_Exercise details_. Nothing but the lines from the line with "(569, 132) = (553, 157): blue" through the end of the data is to be copied, and each is to be copied exactly.

Dataset entries:
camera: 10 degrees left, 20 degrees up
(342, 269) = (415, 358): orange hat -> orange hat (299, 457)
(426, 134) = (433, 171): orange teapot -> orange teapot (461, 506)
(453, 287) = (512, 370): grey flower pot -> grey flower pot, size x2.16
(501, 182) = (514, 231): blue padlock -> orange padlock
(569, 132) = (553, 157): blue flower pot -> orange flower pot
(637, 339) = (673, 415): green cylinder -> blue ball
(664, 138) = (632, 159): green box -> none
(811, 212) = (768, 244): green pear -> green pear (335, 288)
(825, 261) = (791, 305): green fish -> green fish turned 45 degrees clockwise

_Answer to this problem_.
(569, 132) = (553, 157): blue flower pot -> orange flower pot
(637, 339) = (673, 415): green cylinder -> blue ball
(664, 138) = (632, 159): green box -> none
(811, 212) = (768, 244): green pear -> green pear (335, 288)
(825, 261) = (791, 305): green fish -> green fish turned 45 degrees clockwise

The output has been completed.